(Beginning of Exercise data)

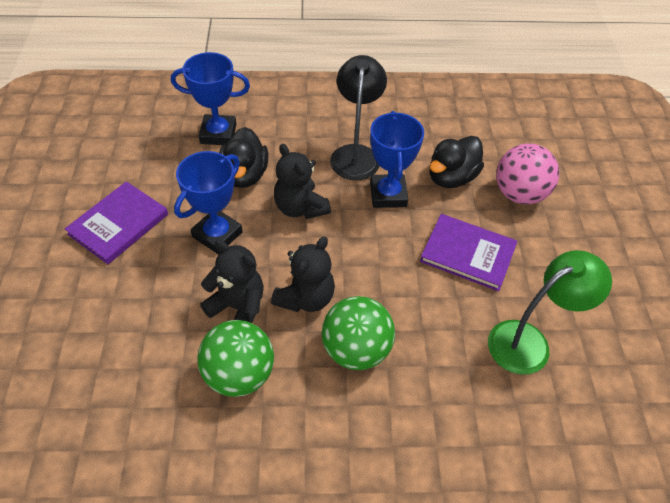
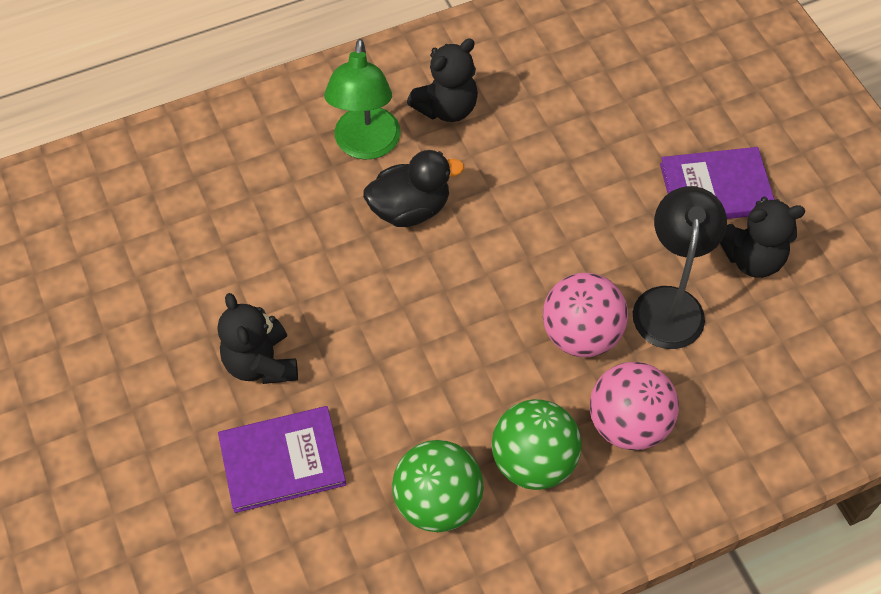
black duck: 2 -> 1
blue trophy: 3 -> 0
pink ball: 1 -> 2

(End of Exercise data)
(Beginning of Exercise data)

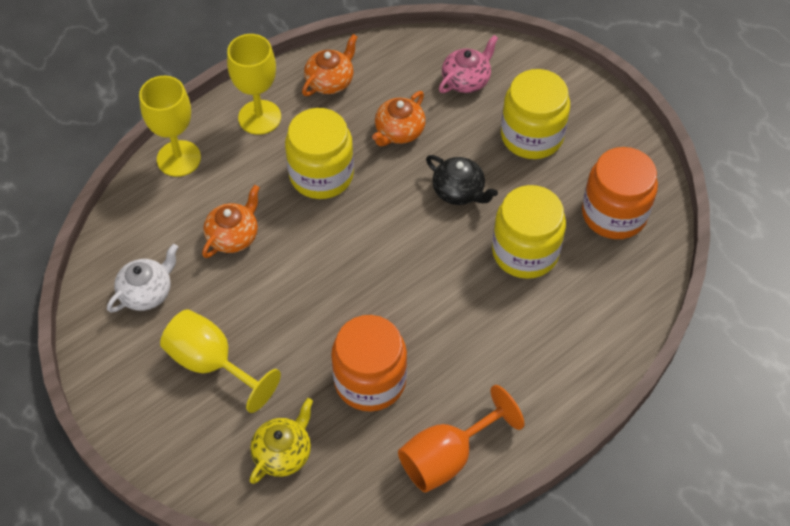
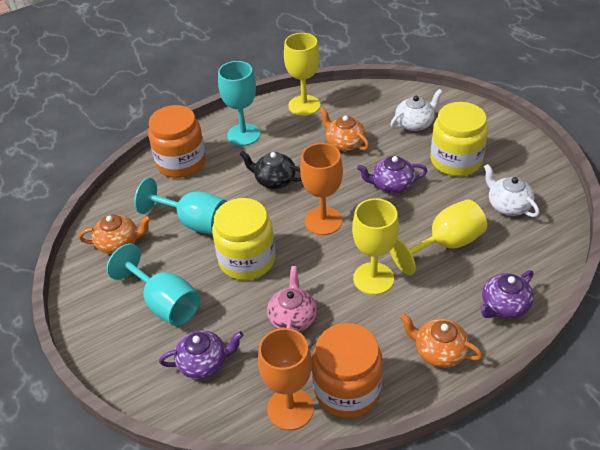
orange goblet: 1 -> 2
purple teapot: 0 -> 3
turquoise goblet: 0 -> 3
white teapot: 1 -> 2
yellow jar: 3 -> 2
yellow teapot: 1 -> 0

(End of Exercise data)

Action item
Scan the data above for the string "teapot" and copy each line where it appears.

Worked solution
purple teapot: 0 -> 3
white teapot: 1 -> 2
yellow teapot: 1 -> 0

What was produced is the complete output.